Task to carry out = Give back exactly the lines of the data below, starting with the line that has "building: [504,94,589,168] ->" and going on through the line that has "building: [210,405,328,526] -> none".

(Information provided)

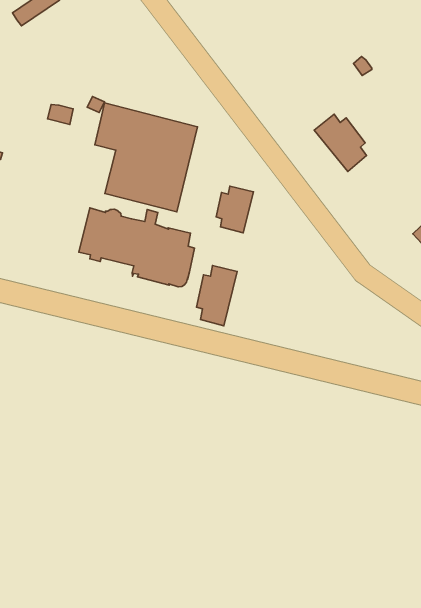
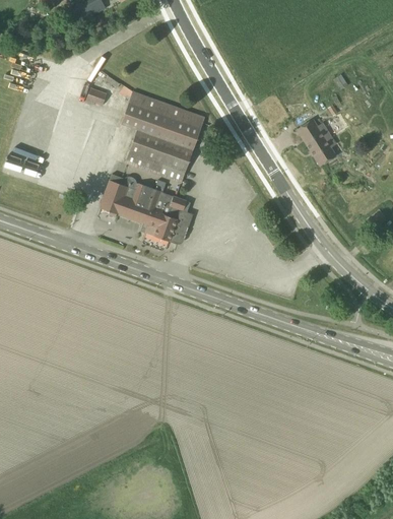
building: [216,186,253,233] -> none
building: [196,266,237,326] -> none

(End Information provided)
(Information provided)

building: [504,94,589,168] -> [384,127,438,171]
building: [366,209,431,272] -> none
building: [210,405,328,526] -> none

(End Information provided)

Expected output =
building: [504,94,589,168] -> [384,127,438,171]
building: [366,209,431,272] -> none
building: [210,405,328,526] -> none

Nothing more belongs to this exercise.